TRY IT
The listing below should be printed exactly, though its pictures must not be.

SUPPLIED MATERIAL
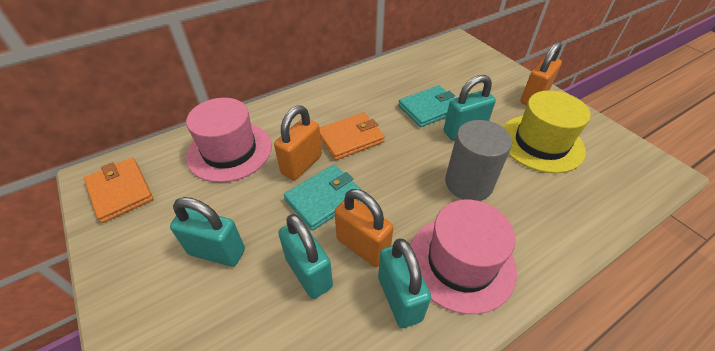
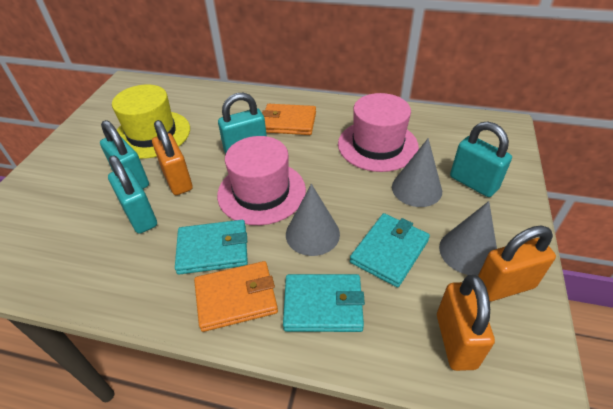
grey cone: 0 -> 3
grey cylinder: 1 -> 0
turquoise wallet: 2 -> 3

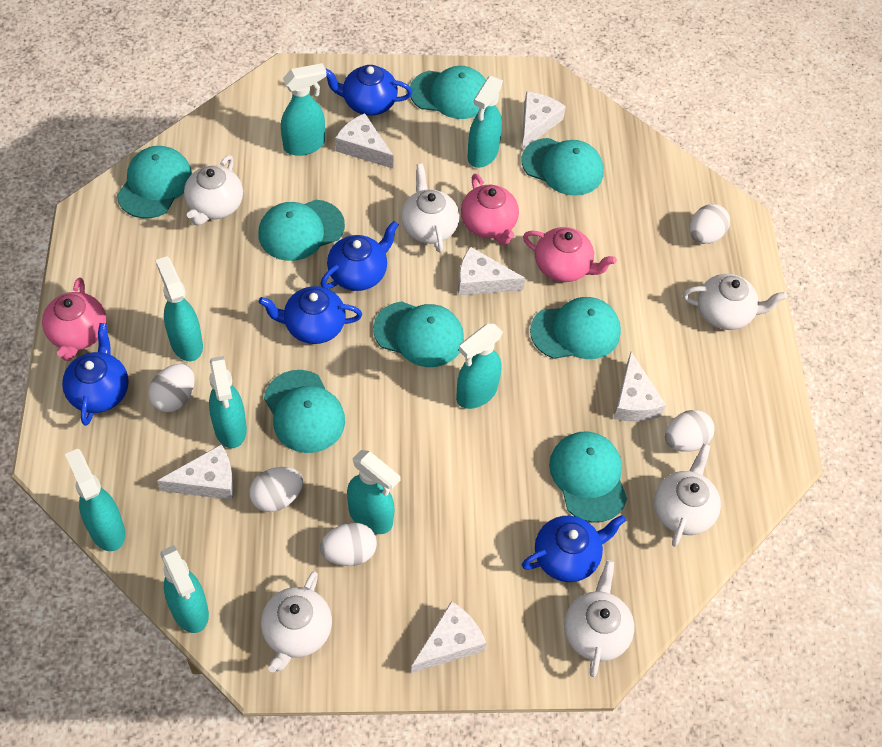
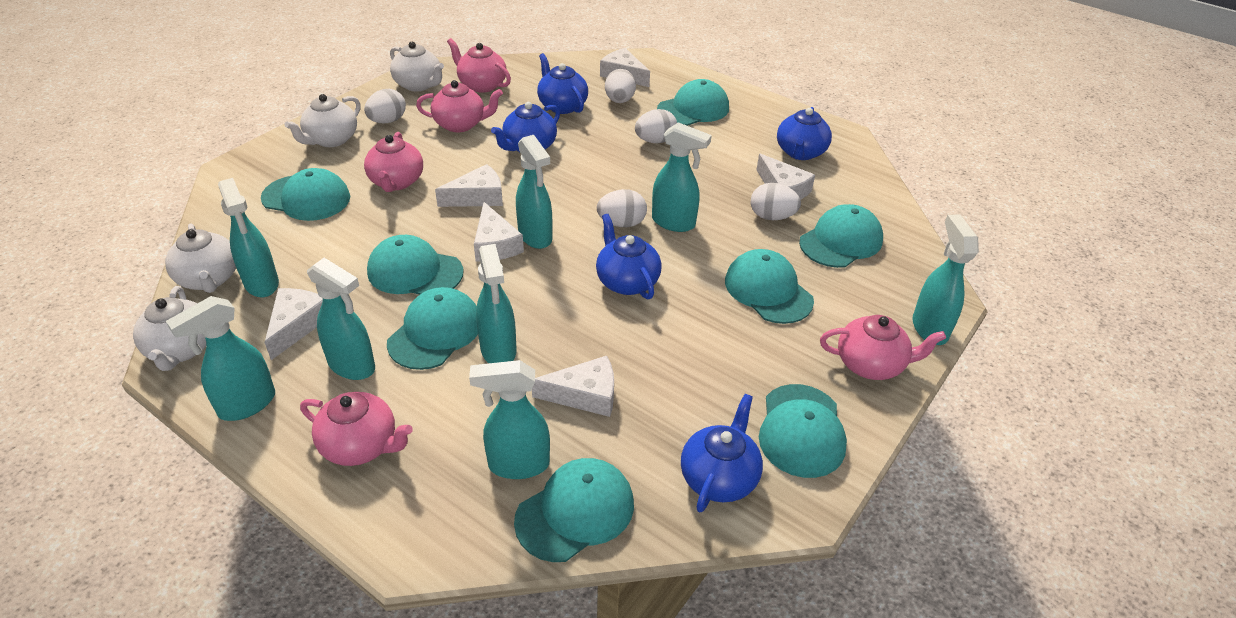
pink teapot: 3 -> 5
white teapot: 6 -> 4

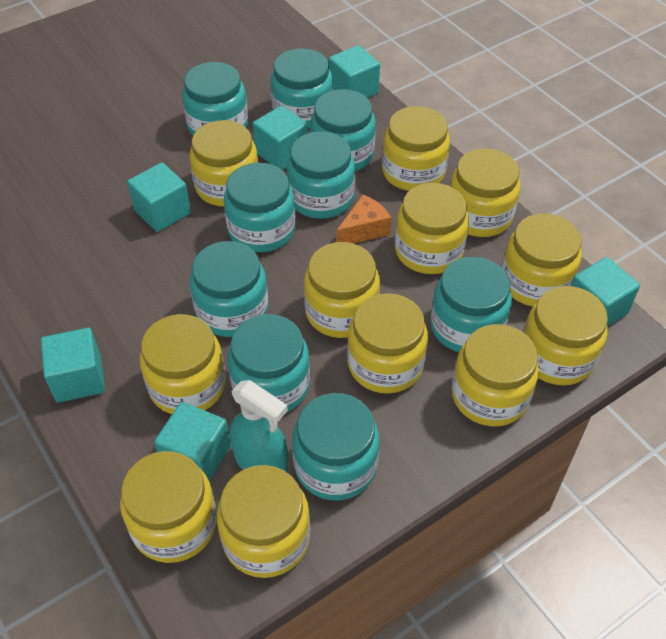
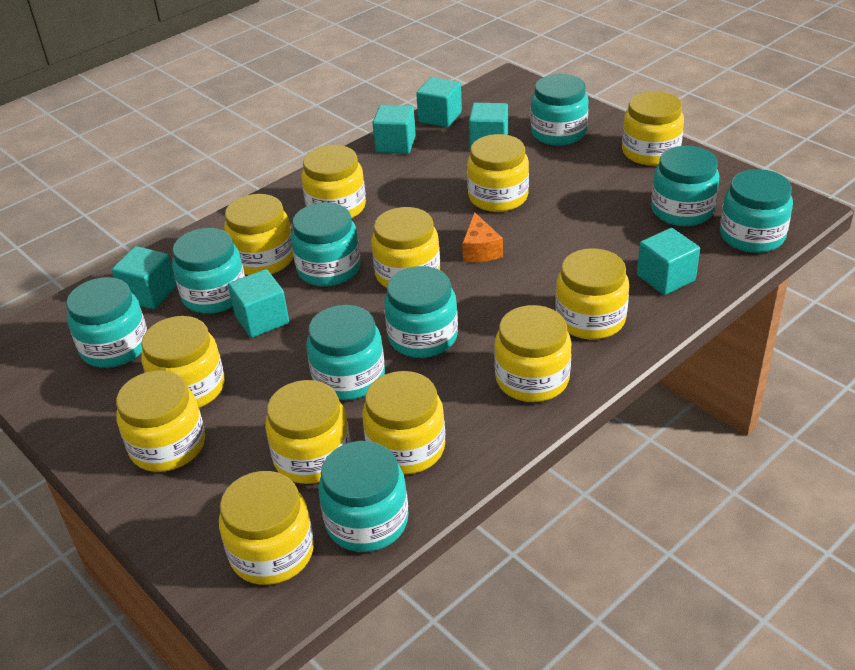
turquoise spray bottle: 1 -> 0

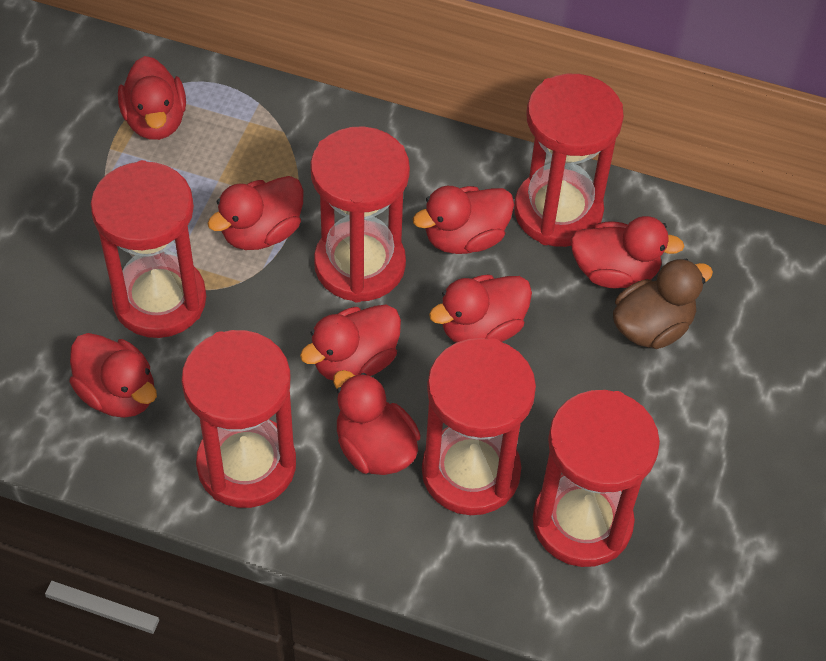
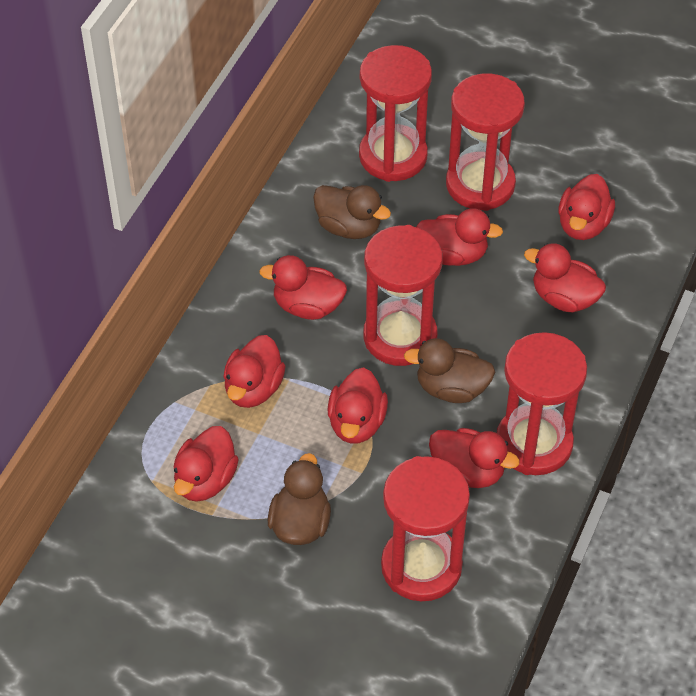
brown duck: 1 -> 3
red hourglass: 6 -> 5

SOLUTION FOR THIS EXERCISE
grey cone: 0 -> 3
grey cylinder: 1 -> 0
turquoise wallet: 2 -> 3

pink teapot: 3 -> 5
white teapot: 6 -> 4

turquoise spray bottle: 1 -> 0

brown duck: 1 -> 3
red hourglass: 6 -> 5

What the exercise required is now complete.